**Input records**
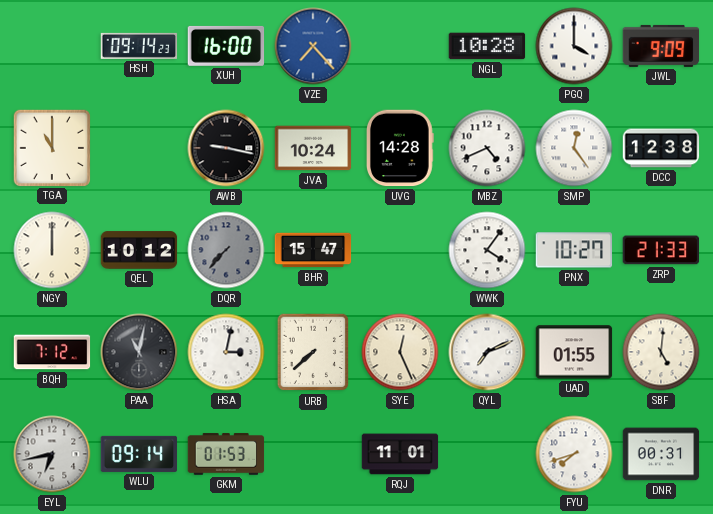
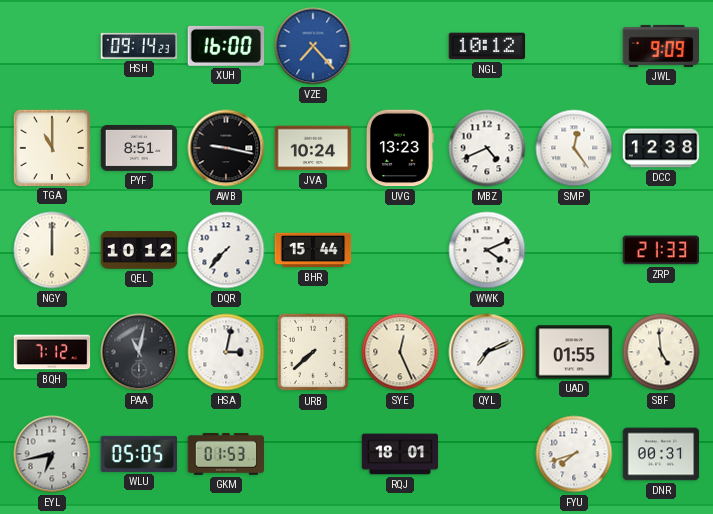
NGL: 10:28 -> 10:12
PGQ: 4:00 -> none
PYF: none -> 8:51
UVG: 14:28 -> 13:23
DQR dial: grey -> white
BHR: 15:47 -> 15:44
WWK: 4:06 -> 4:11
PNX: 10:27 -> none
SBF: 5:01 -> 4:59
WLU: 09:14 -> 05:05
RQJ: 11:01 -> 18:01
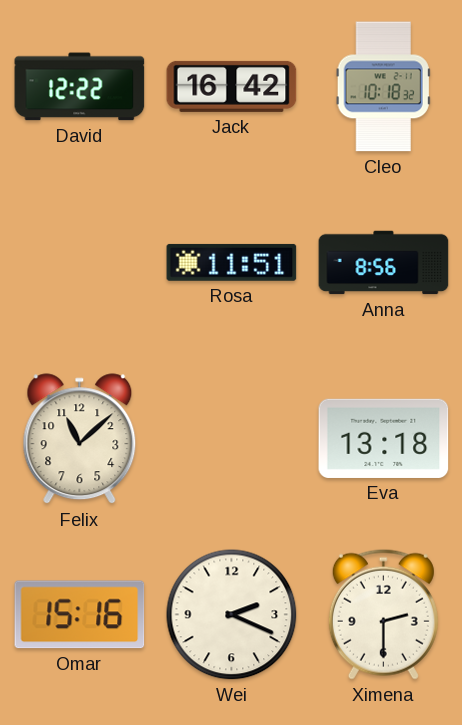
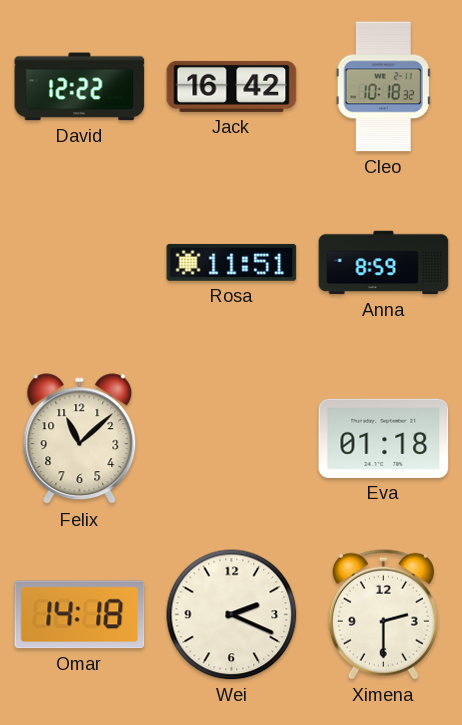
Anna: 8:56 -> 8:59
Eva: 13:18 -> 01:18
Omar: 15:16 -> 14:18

**Problem requirements**
Rewrite the records with "none" swapped for "missing" everywhere it appears, changing nothing else, and omit the pictures.

**Task output**
NGL: 10:28 -> 10:12
PGQ: 4:00 -> missing
PYF: missing -> 8:51
UVG: 14:28 -> 13:23
DQR dial: grey -> white
BHR: 15:47 -> 15:44
WWK: 4:06 -> 4:11
PNX: 10:27 -> missing
SBF: 5:01 -> 4:59
WLU: 09:14 -> 05:05
RQJ: 11:01 -> 18:01
Anna: 8:56 -> 8:59
Eva: 13:18 -> 01:18
Omar: 15:16 -> 14:18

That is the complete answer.